§ THE TASK:
Pictures aside, write every record out again word for word.

DATASET EXTRACT: Begin

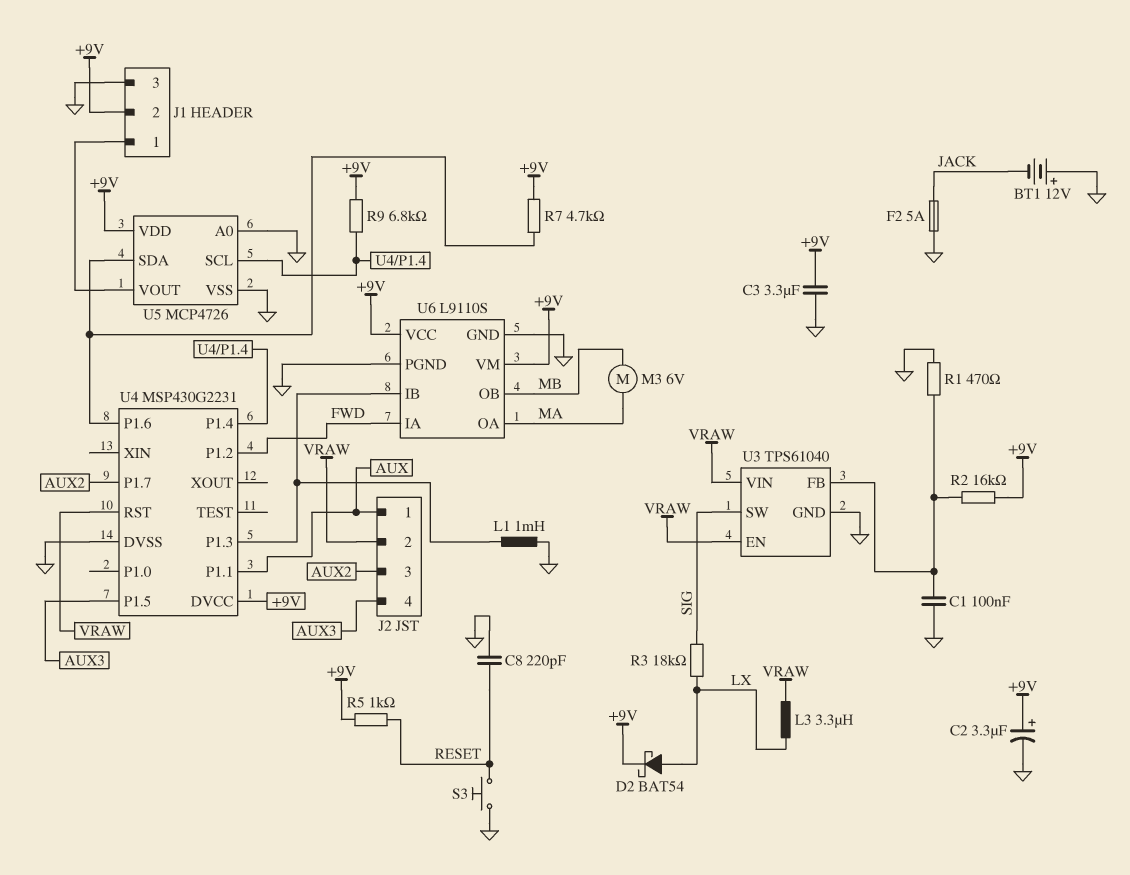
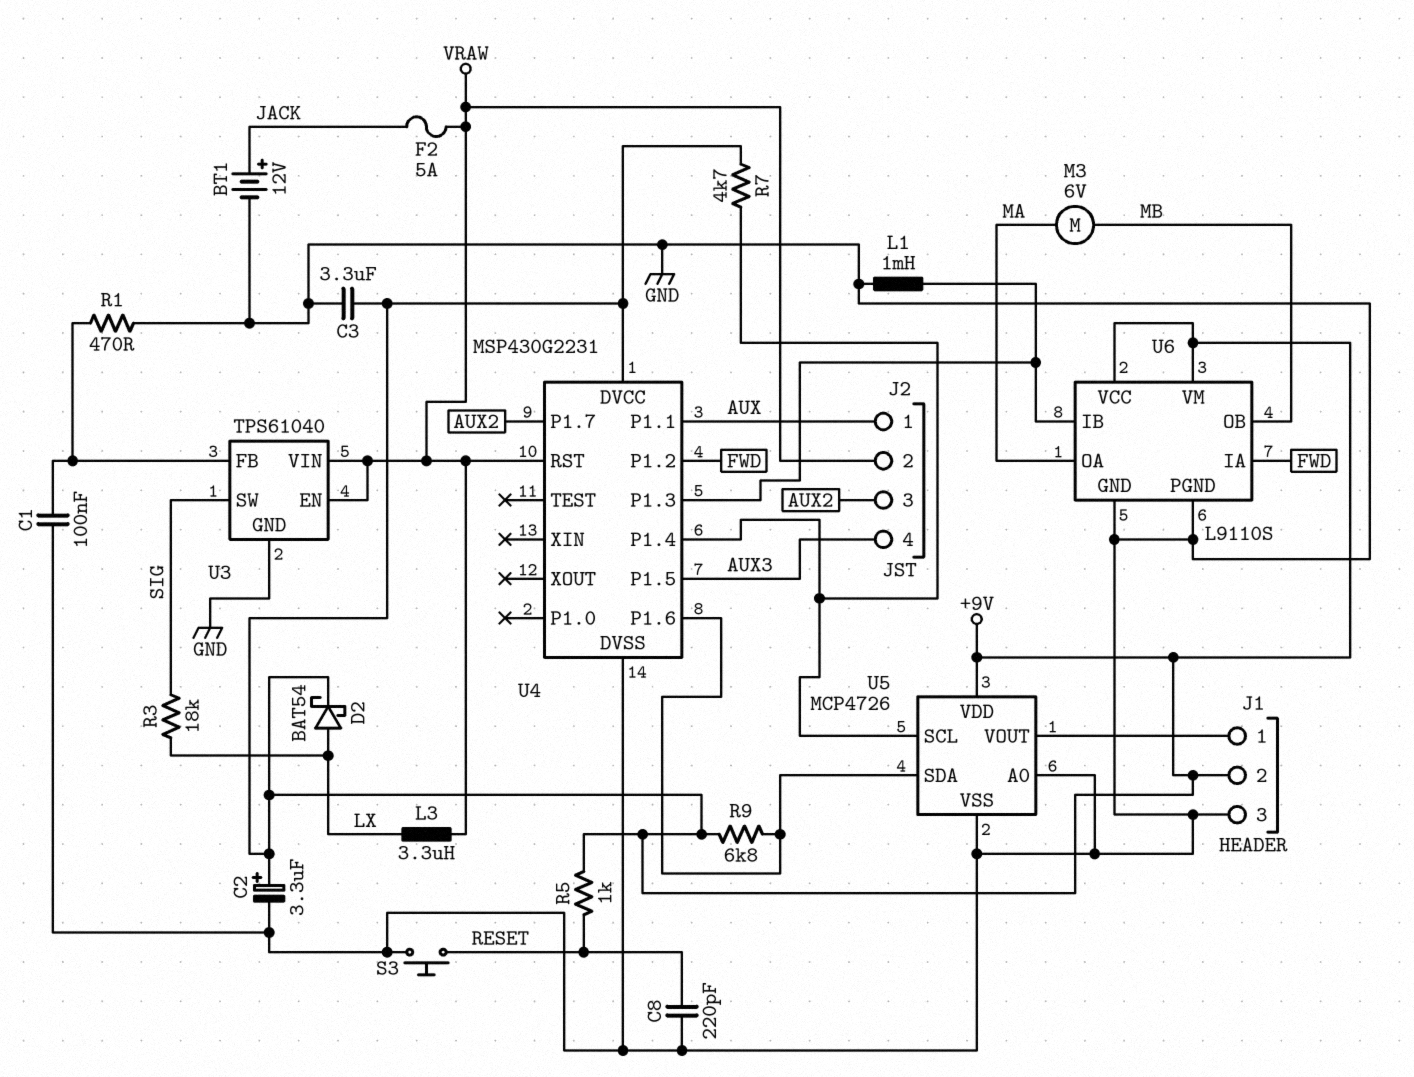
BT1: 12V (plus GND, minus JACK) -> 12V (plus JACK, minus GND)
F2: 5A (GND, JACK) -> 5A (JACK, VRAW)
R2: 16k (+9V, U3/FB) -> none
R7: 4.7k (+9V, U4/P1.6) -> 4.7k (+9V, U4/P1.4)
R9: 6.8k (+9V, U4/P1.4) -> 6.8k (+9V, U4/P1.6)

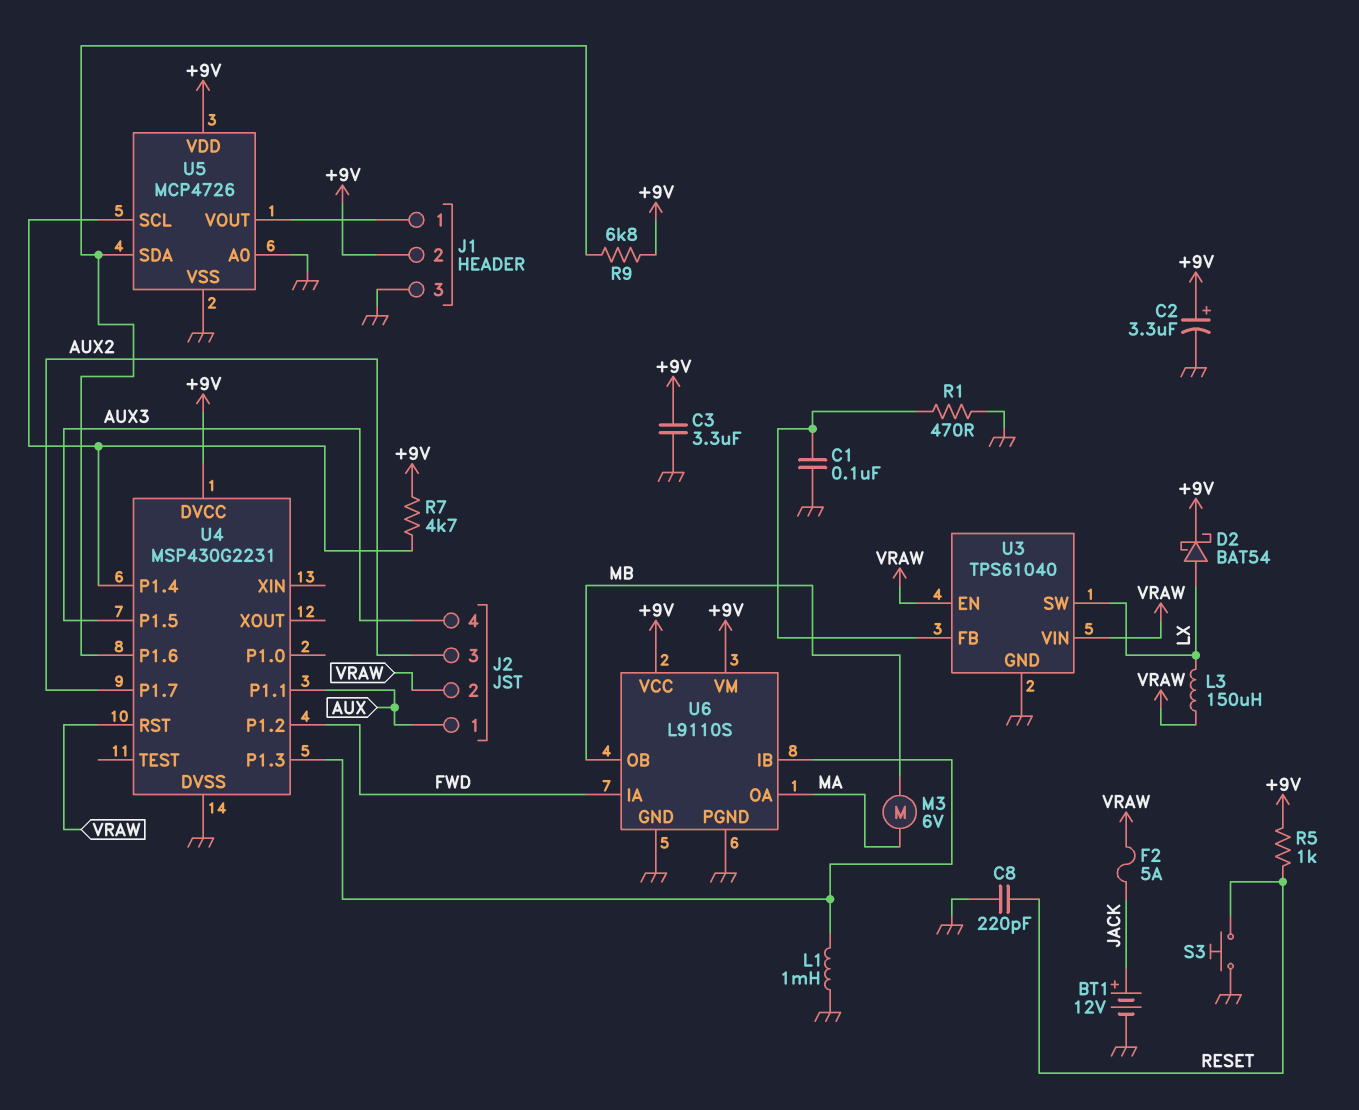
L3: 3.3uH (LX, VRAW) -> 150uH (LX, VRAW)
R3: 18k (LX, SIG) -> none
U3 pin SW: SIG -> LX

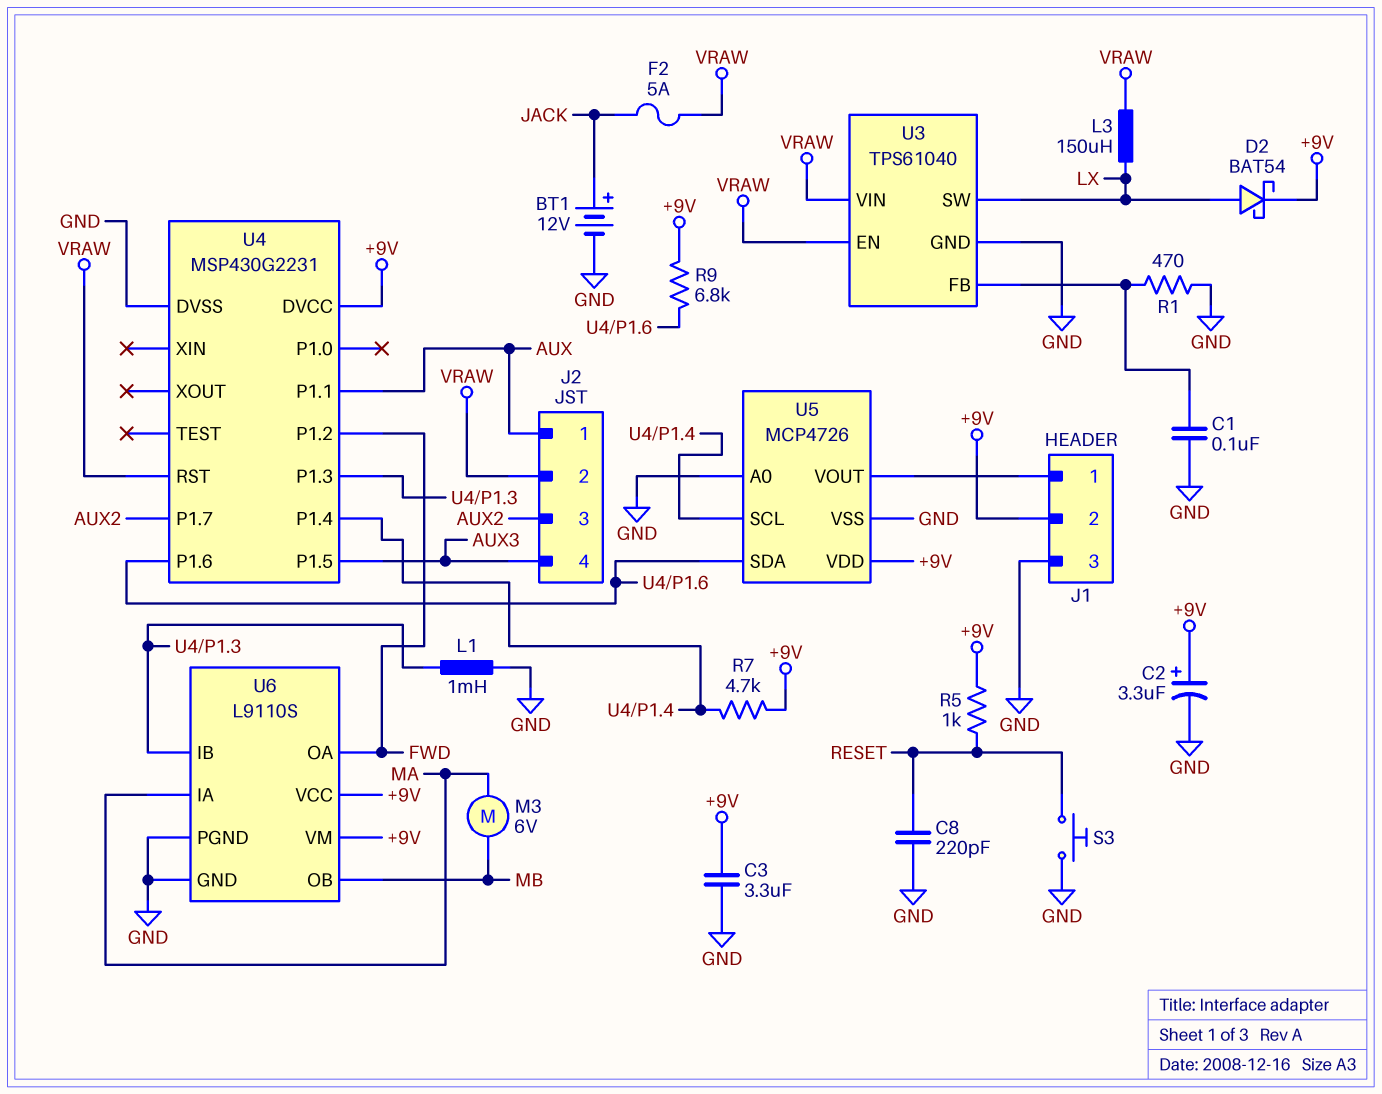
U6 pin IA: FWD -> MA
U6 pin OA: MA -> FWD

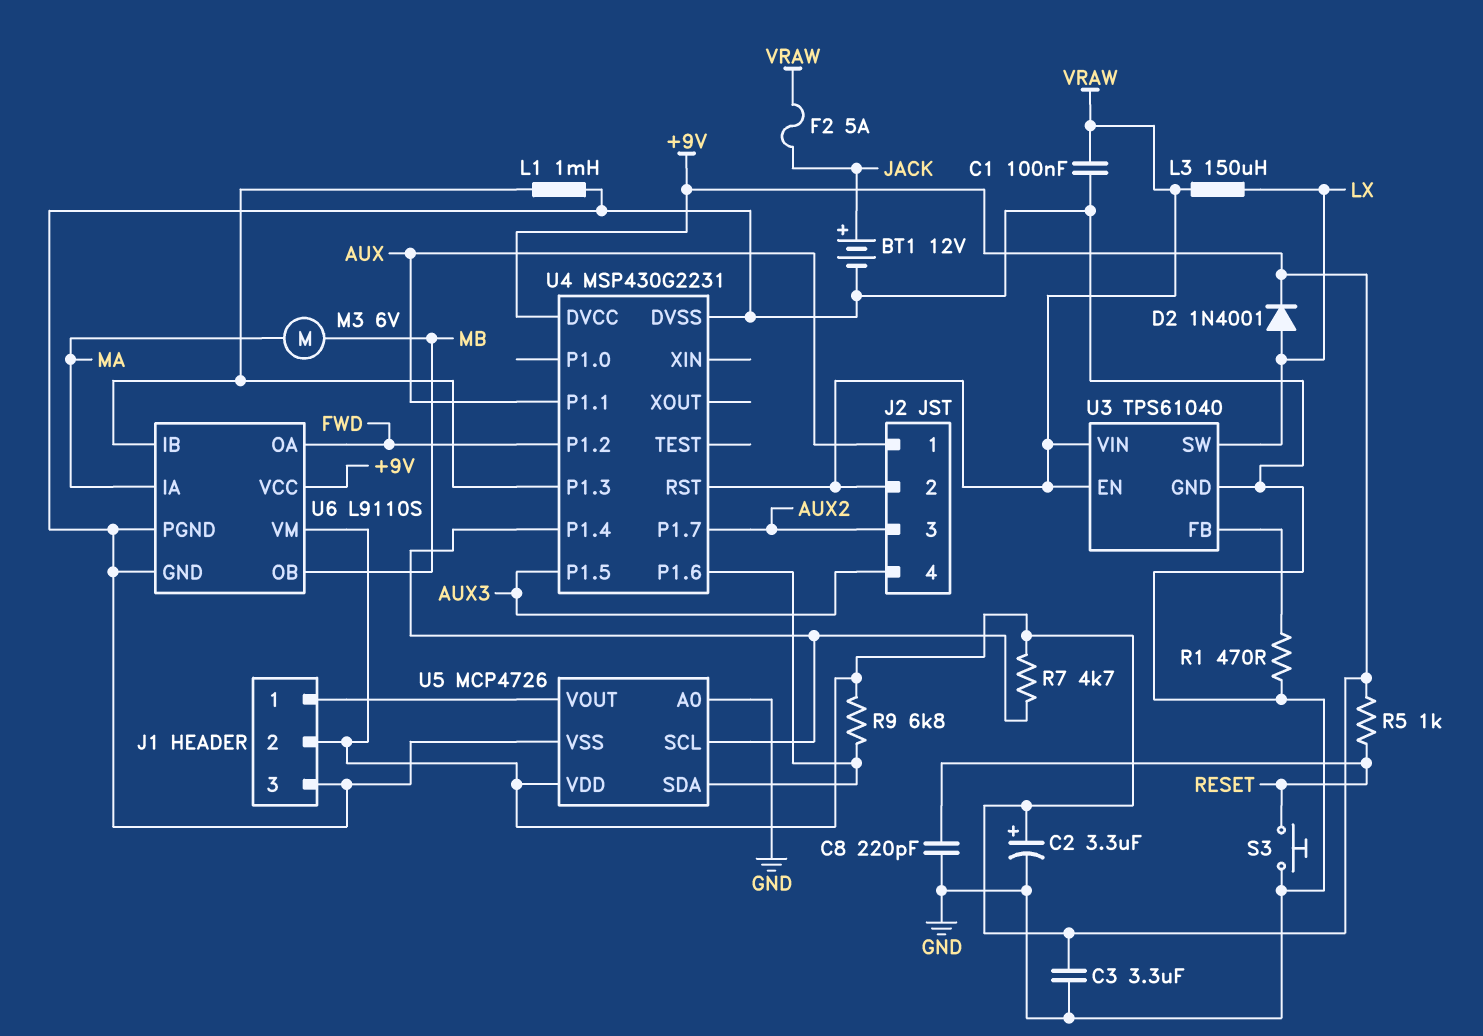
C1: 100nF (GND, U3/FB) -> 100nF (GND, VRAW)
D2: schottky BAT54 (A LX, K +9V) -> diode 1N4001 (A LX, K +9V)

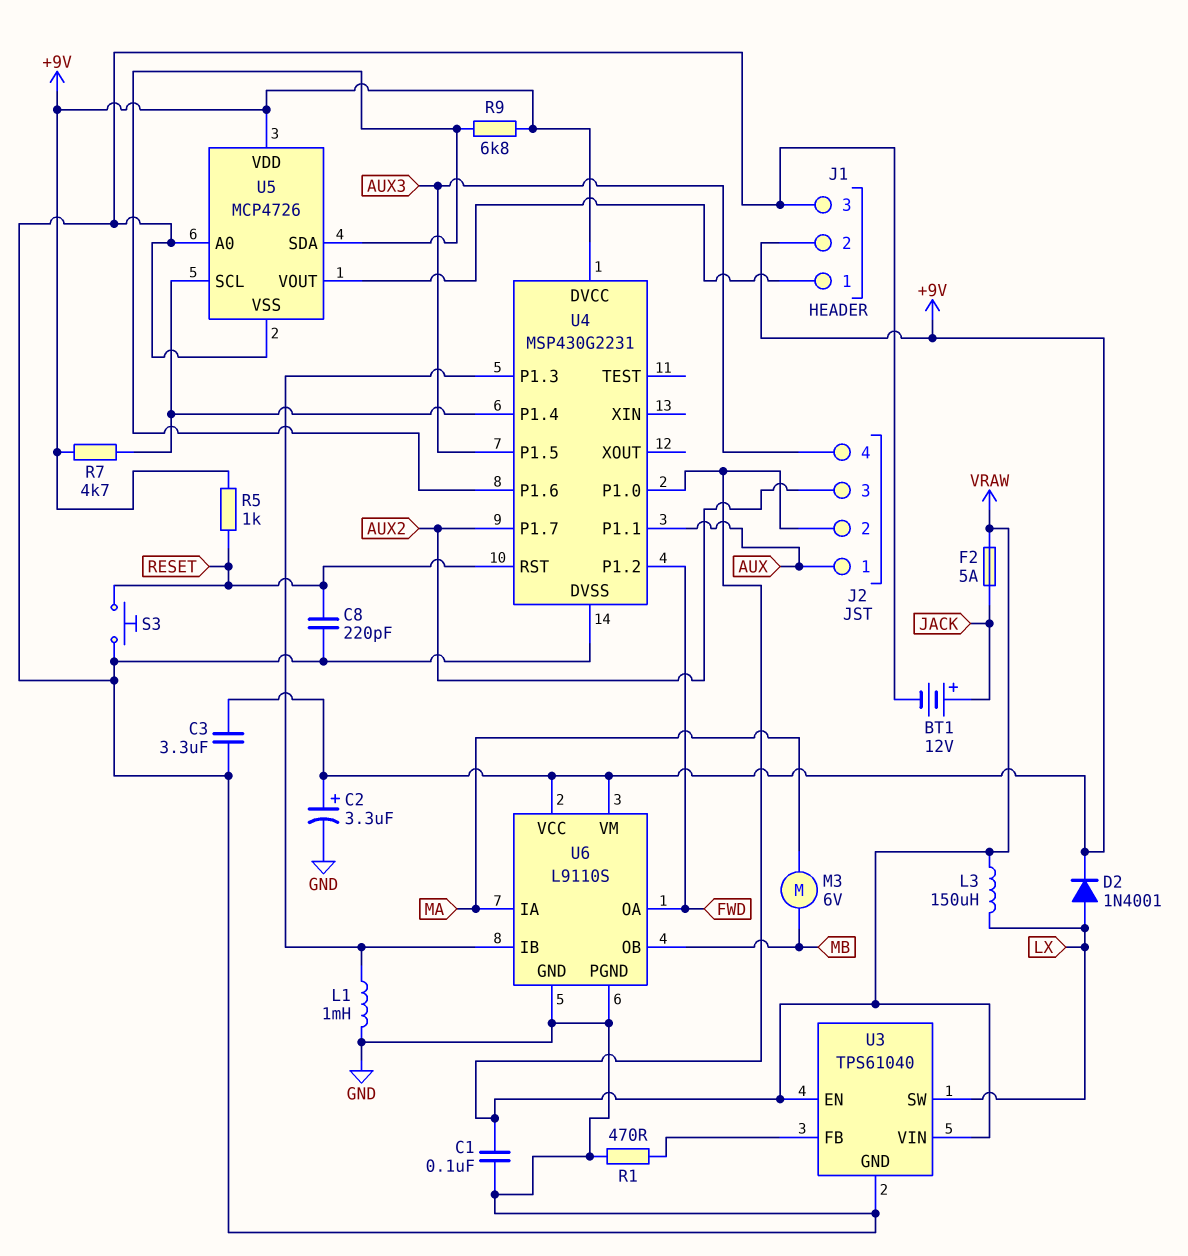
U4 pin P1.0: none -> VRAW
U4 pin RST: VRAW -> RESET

DATASET EXTRACT: End

§ ANSWER TO THE PROBLEM:
BT1: 12V (plus GND, minus JACK) -> 12V (plus JACK, minus GND)
F2: 5A (GND, JACK) -> 5A (JACK, VRAW)
R2: 16k (+9V, U3/FB) -> none
R7: 4.7k (+9V, U4/P1.6) -> 4.7k (+9V, U4/P1.4)
R9: 6.8k (+9V, U4/P1.4) -> 6.8k (+9V, U4/P1.6)

L3: 3.3uH (LX, VRAW) -> 150uH (LX, VRAW)
R3: 18k (LX, SIG) -> none
U3 pin SW: SIG -> LX

U6 pin IA: FWD -> MA
U6 pin OA: MA -> FWD

C1: 100nF (GND, U3/FB) -> 100nF (GND, VRAW)
D2: schottky BAT54 (A LX, K +9V) -> diode 1N4001 (A LX, K +9V)

U4 pin P1.0: none -> VRAW
U4 pin RST: VRAW -> RESET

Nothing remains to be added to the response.